PROBLEM TO WORK ON - In the data below, how many lines contain the string "purple"? Reply with the number only.

LISTED ENTRIES -
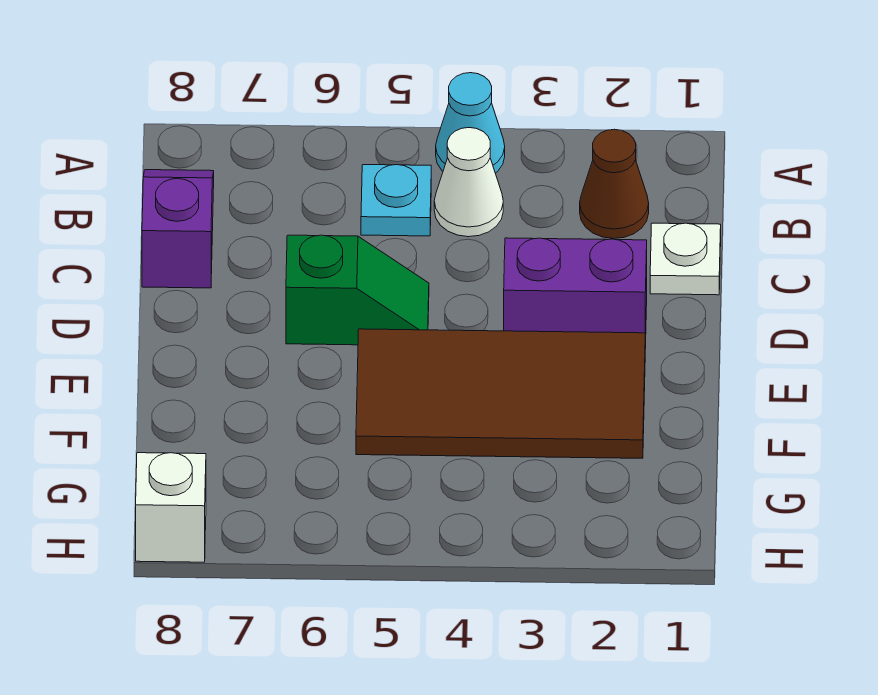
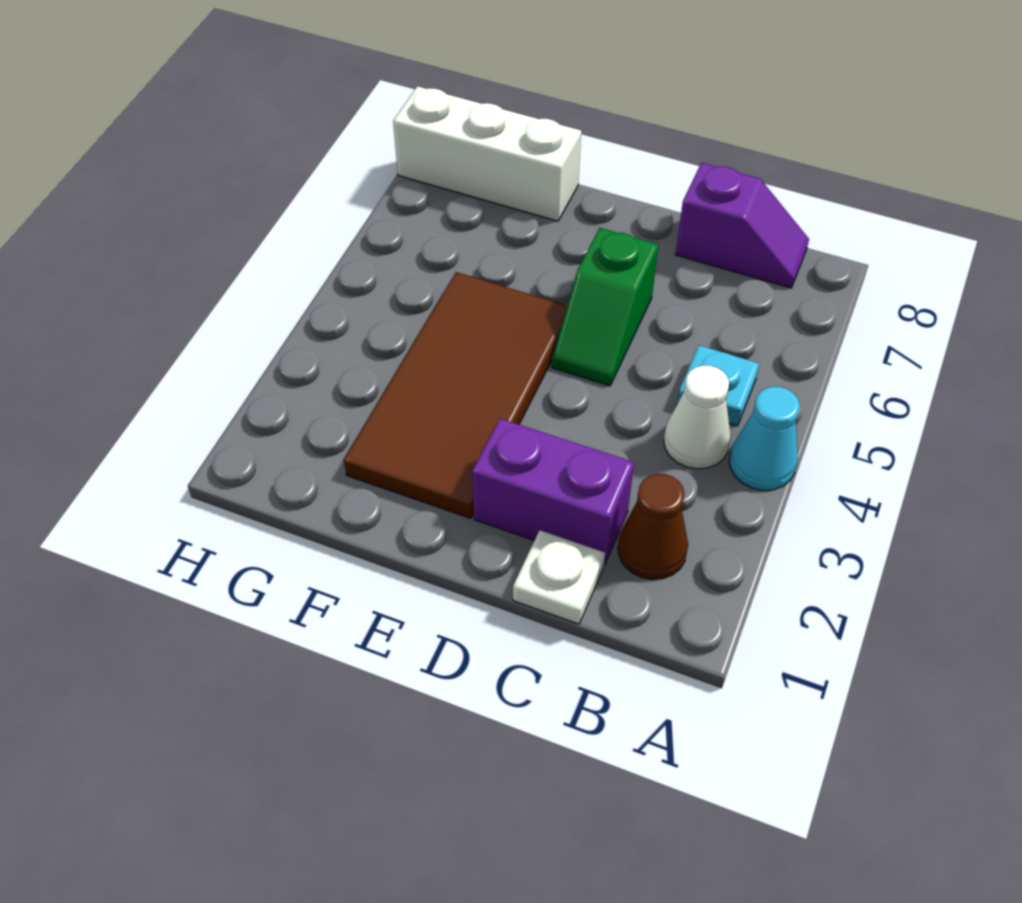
purple brick D2:D3 level 1 -> purple brick C2:D2 level 1
white brick H8 level 1 -> white brick F8:H8 level 1

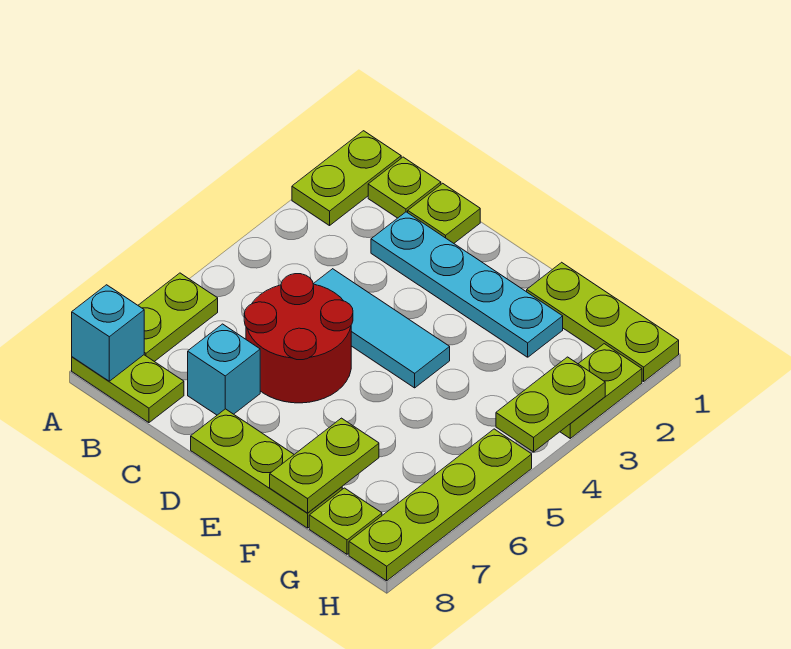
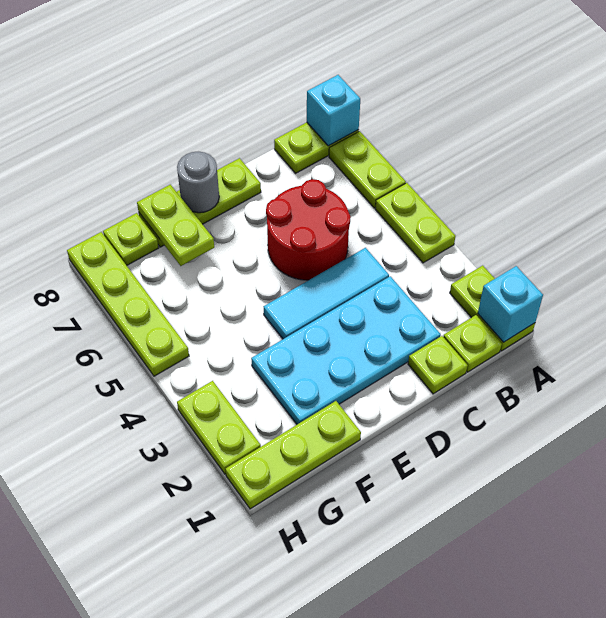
cyan plate C2:F2 level 1 -> cyan plate C2:F3 level 1
cyan brick C7 level 1 -> cyan brick A1 level 2
none -> grey round brick E8 level 2
lime plate H3:H4 level 2 -> lime plate A4:A5 level 1

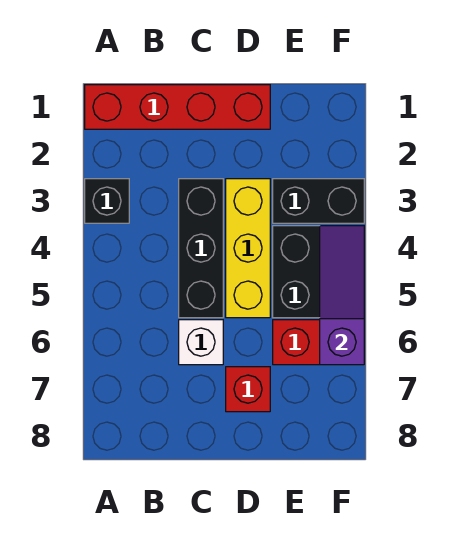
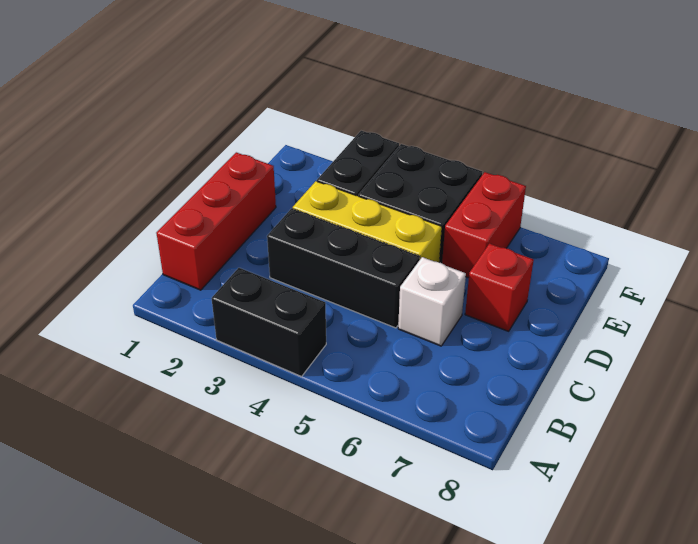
red brick A1:D1 level 1 -> red brick B1:D1 level 1
black brick A3 level 1 -> black brick A3:A4 level 1
purple slope F4:F6 level 2 top 6 -> none

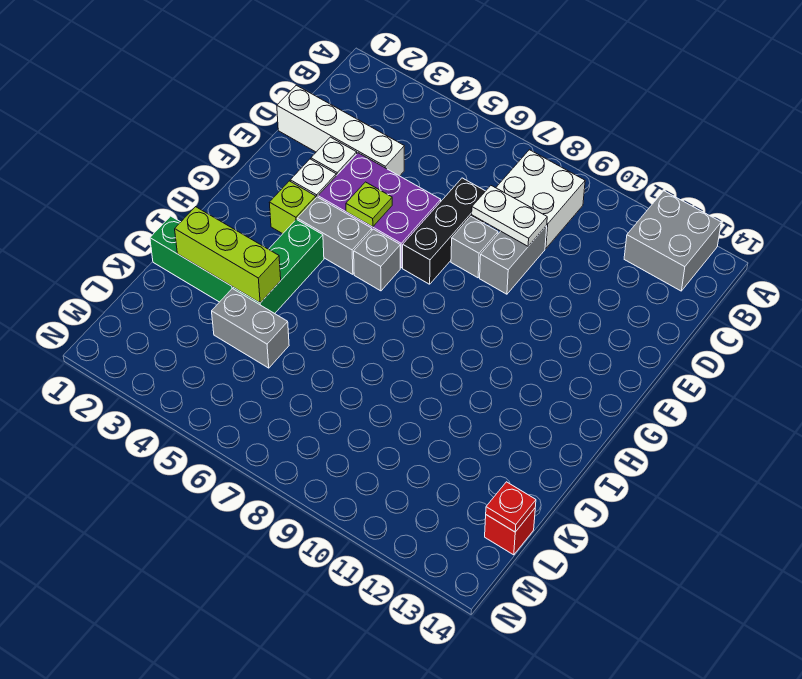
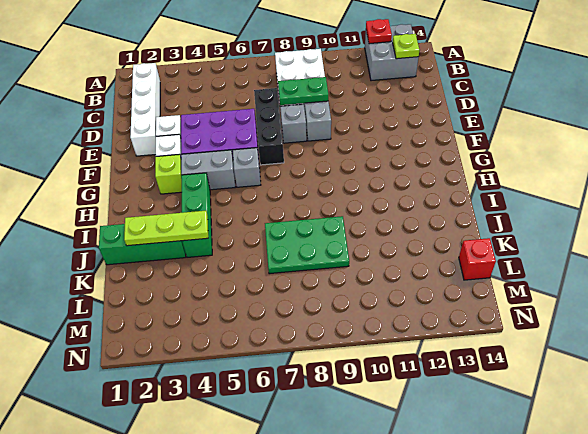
white brick D1:D4 level 1 -> white brick B2:E2 level 1
white plate D8:D9 level 2 -> green plate D8:D9 level 2
lime plate F5 level 2 -> lime plate B13 level 2
lime brick J2:J4 level 2 -> lime plate J2:J4 level 2
none -> green plate J7:K9 level 1
grey brick K4:K5 level 1 -> none
red plate L14 level 2 -> red plate A12 level 2

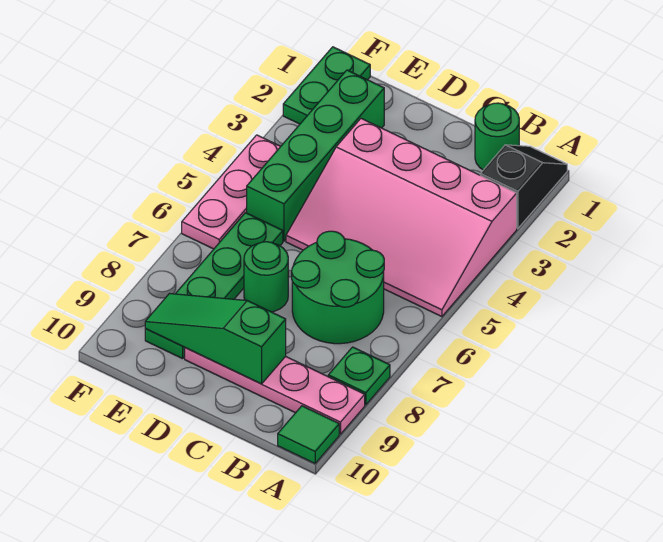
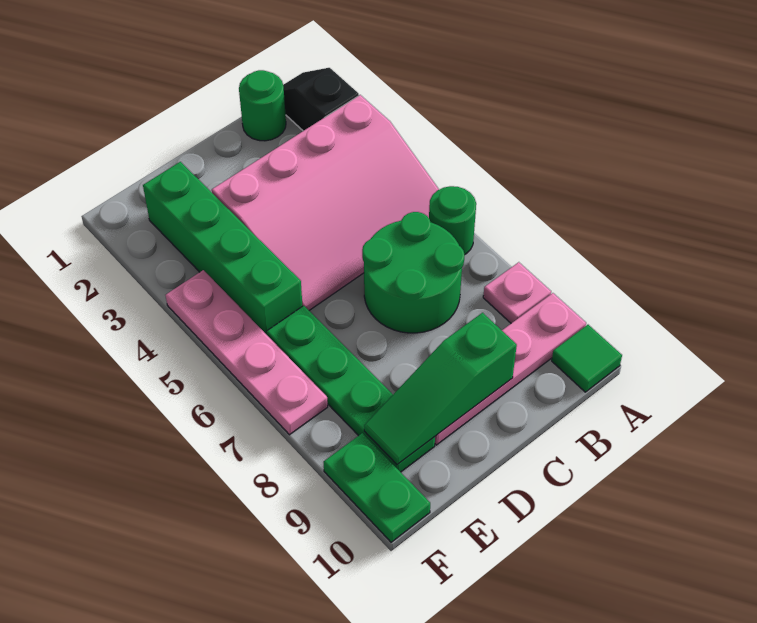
green plate A8 level 1 -> pink plate A8 level 1
green round brick D7 level 1 -> green round brick A6 level 1
green plate F1:F2 level 1 -> green plate F9:F10 level 1
pink plate F4:F6 level 1 -> pink plate F4:F7 level 1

ANSWER AREA - 2